■ Data provided
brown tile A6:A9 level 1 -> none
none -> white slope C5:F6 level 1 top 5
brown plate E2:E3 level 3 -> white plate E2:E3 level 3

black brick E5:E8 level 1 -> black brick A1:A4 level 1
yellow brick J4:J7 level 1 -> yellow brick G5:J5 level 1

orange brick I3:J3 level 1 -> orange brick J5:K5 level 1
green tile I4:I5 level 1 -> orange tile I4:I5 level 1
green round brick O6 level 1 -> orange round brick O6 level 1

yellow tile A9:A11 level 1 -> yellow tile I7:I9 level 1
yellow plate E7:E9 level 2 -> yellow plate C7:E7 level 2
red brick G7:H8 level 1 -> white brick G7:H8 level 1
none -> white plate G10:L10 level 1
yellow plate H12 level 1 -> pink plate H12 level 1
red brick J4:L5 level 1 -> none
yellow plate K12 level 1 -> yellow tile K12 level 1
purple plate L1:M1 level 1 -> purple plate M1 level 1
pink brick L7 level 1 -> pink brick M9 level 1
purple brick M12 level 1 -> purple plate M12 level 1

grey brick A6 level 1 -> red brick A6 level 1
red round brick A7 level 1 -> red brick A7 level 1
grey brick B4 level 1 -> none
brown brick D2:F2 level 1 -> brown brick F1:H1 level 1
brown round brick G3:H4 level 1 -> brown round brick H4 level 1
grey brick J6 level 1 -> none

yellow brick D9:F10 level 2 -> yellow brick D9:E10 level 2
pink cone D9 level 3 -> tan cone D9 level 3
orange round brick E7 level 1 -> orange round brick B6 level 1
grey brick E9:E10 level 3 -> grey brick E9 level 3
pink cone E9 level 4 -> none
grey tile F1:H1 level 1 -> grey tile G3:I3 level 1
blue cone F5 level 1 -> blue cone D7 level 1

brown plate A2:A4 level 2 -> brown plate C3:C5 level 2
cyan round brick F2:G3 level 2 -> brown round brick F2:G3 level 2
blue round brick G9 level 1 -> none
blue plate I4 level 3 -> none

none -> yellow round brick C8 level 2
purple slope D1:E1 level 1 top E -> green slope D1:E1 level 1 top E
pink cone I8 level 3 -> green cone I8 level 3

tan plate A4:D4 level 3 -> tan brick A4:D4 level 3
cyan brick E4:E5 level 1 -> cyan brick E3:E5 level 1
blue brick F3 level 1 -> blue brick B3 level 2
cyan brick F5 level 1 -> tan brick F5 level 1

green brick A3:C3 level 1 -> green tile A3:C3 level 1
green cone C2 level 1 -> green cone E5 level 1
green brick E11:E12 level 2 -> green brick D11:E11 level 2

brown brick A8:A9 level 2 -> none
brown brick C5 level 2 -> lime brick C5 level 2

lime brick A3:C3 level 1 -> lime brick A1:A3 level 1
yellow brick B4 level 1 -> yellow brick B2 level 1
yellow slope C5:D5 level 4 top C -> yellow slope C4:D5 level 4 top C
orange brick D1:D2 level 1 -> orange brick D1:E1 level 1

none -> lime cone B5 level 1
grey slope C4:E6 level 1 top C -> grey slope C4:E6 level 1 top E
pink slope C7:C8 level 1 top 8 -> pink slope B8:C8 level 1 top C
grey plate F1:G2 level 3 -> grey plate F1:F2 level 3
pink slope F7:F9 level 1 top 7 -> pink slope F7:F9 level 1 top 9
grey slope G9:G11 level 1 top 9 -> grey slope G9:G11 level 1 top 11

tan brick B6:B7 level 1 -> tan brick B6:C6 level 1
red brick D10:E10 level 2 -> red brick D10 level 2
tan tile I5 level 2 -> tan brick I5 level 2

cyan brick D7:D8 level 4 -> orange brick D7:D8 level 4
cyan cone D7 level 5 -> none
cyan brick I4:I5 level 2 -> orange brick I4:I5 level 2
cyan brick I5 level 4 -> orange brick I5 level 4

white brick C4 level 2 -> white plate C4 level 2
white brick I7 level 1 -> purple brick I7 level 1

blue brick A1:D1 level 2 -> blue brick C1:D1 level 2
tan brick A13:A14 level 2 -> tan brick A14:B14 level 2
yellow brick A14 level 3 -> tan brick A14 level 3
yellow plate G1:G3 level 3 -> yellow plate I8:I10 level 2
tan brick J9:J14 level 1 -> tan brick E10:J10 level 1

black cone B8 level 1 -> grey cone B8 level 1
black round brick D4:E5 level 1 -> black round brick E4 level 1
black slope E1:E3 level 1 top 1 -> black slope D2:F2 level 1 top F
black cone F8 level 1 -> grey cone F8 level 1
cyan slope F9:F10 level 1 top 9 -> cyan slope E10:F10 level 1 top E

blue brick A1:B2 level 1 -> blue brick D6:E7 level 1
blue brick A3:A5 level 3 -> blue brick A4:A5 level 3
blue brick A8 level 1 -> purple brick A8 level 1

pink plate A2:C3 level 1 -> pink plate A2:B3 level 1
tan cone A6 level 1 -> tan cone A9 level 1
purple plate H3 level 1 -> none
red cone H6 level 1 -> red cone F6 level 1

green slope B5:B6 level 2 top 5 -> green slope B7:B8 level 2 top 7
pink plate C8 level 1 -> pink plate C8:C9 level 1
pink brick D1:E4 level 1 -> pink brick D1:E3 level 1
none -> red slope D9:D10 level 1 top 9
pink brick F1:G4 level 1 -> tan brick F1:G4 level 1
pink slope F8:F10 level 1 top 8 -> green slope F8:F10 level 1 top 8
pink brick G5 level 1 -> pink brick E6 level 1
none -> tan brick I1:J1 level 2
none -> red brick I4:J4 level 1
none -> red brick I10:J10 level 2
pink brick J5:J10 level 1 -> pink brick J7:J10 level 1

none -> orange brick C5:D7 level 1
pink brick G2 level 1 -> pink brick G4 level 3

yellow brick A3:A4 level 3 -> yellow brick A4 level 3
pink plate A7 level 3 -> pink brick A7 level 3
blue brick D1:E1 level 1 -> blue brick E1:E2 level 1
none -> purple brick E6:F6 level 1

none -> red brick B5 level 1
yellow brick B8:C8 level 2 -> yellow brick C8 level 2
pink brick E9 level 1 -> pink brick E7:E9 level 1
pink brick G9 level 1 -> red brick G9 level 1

■ Exercise details
Give the material above back in full, exactly as written.

■ Written reply
brown tile A6:A9 level 1 -> none
none -> white slope C5:F6 level 1 top 5
brown plate E2:E3 level 3 -> white plate E2:E3 level 3

black brick E5:E8 level 1 -> black brick A1:A4 level 1
yellow brick J4:J7 level 1 -> yellow brick G5:J5 level 1

orange brick I3:J3 level 1 -> orange brick J5:K5 level 1
green tile I4:I5 level 1 -> orange tile I4:I5 level 1
green round brick O6 level 1 -> orange round brick O6 level 1

yellow tile A9:A11 level 1 -> yellow tile I7:I9 level 1
yellow plate E7:E9 level 2 -> yellow plate C7:E7 level 2
red brick G7:H8 level 1 -> white brick G7:H8 level 1
none -> white plate G10:L10 level 1
yellow plate H12 level 1 -> pink plate H12 level 1
red brick J4:L5 level 1 -> none
yellow plate K12 level 1 -> yellow tile K12 level 1
purple plate L1:M1 level 1 -> purple plate M1 level 1
pink brick L7 level 1 -> pink brick M9 level 1
purple brick M12 level 1 -> purple plate M12 level 1

grey brick A6 level 1 -> red brick A6 level 1
red round brick A7 level 1 -> red brick A7 level 1
grey brick B4 level 1 -> none
brown brick D2:F2 level 1 -> brown brick F1:H1 level 1
brown round brick G3:H4 level 1 -> brown round brick H4 level 1
grey brick J6 level 1 -> none

yellow brick D9:F10 level 2 -> yellow brick D9:E10 level 2
pink cone D9 level 3 -> tan cone D9 level 3
orange round brick E7 level 1 -> orange round brick B6 level 1
grey brick E9:E10 level 3 -> grey brick E9 level 3
pink cone E9 level 4 -> none
grey tile F1:H1 level 1 -> grey tile G3:I3 level 1
blue cone F5 level 1 -> blue cone D7 level 1

brown plate A2:A4 level 2 -> brown plate C3:C5 level 2
cyan round brick F2:G3 level 2 -> brown round brick F2:G3 level 2
blue round brick G9 level 1 -> none
blue plate I4 level 3 -> none

none -> yellow round brick C8 level 2
purple slope D1:E1 level 1 top E -> green slope D1:E1 level 1 top E
pink cone I8 level 3 -> green cone I8 level 3

tan plate A4:D4 level 3 -> tan brick A4:D4 level 3
cyan brick E4:E5 level 1 -> cyan brick E3:E5 level 1
blue brick F3 level 1 -> blue brick B3 level 2
cyan brick F5 level 1 -> tan brick F5 level 1

green brick A3:C3 level 1 -> green tile A3:C3 level 1
green cone C2 level 1 -> green cone E5 level 1
green brick E11:E12 level 2 -> green brick D11:E11 level 2

brown brick A8:A9 level 2 -> none
brown brick C5 level 2 -> lime brick C5 level 2

lime brick A3:C3 level 1 -> lime brick A1:A3 level 1
yellow brick B4 level 1 -> yellow brick B2 level 1
yellow slope C5:D5 level 4 top C -> yellow slope C4:D5 level 4 top C
orange brick D1:D2 level 1 -> orange brick D1:E1 level 1

none -> lime cone B5 level 1
grey slope C4:E6 level 1 top C -> grey slope C4:E6 level 1 top E
pink slope C7:C8 level 1 top 8 -> pink slope B8:C8 level 1 top C
grey plate F1:G2 level 3 -> grey plate F1:F2 level 3
pink slope F7:F9 level 1 top 7 -> pink slope F7:F9 level 1 top 9
grey slope G9:G11 level 1 top 9 -> grey slope G9:G11 level 1 top 11

tan brick B6:B7 level 1 -> tan brick B6:C6 level 1
red brick D10:E10 level 2 -> red brick D10 level 2
tan tile I5 level 2 -> tan brick I5 level 2

cyan brick D7:D8 level 4 -> orange brick D7:D8 level 4
cyan cone D7 level 5 -> none
cyan brick I4:I5 level 2 -> orange brick I4:I5 level 2
cyan brick I5 level 4 -> orange brick I5 level 4

white brick C4 level 2 -> white plate C4 level 2
white brick I7 level 1 -> purple brick I7 level 1

blue brick A1:D1 level 2 -> blue brick C1:D1 level 2
tan brick A13:A14 level 2 -> tan brick A14:B14 level 2
yellow brick A14 level 3 -> tan brick A14 level 3
yellow plate G1:G3 level 3 -> yellow plate I8:I10 level 2
tan brick J9:J14 level 1 -> tan brick E10:J10 level 1

black cone B8 level 1 -> grey cone B8 level 1
black round brick D4:E5 level 1 -> black round brick E4 level 1
black slope E1:E3 level 1 top 1 -> black slope D2:F2 level 1 top F
black cone F8 level 1 -> grey cone F8 level 1
cyan slope F9:F10 level 1 top 9 -> cyan slope E10:F10 level 1 top E

blue brick A1:B2 level 1 -> blue brick D6:E7 level 1
blue brick A3:A5 level 3 -> blue brick A4:A5 level 3
blue brick A8 level 1 -> purple brick A8 level 1

pink plate A2:C3 level 1 -> pink plate A2:B3 level 1
tan cone A6 level 1 -> tan cone A9 level 1
purple plate H3 level 1 -> none
red cone H6 level 1 -> red cone F6 level 1

green slope B5:B6 level 2 top 5 -> green slope B7:B8 level 2 top 7
pink plate C8 level 1 -> pink plate C8:C9 level 1
pink brick D1:E4 level 1 -> pink brick D1:E3 level 1
none -> red slope D9:D10 level 1 top 9
pink brick F1:G4 level 1 -> tan brick F1:G4 level 1
pink slope F8:F10 level 1 top 8 -> green slope F8:F10 level 1 top 8
pink brick G5 level 1 -> pink brick E6 level 1
none -> tan brick I1:J1 level 2
none -> red brick I4:J4 level 1
none -> red brick I10:J10 level 2
pink brick J5:J10 level 1 -> pink brick J7:J10 level 1

none -> orange brick C5:D7 level 1
pink brick G2 level 1 -> pink brick G4 level 3

yellow brick A3:A4 level 3 -> yellow brick A4 level 3
pink plate A7 level 3 -> pink brick A7 level 3
blue brick D1:E1 level 1 -> blue brick E1:E2 level 1
none -> purple brick E6:F6 level 1

none -> red brick B5 level 1
yellow brick B8:C8 level 2 -> yellow brick C8 level 2
pink brick E9 level 1 -> pink brick E7:E9 level 1
pink brick G9 level 1 -> red brick G9 level 1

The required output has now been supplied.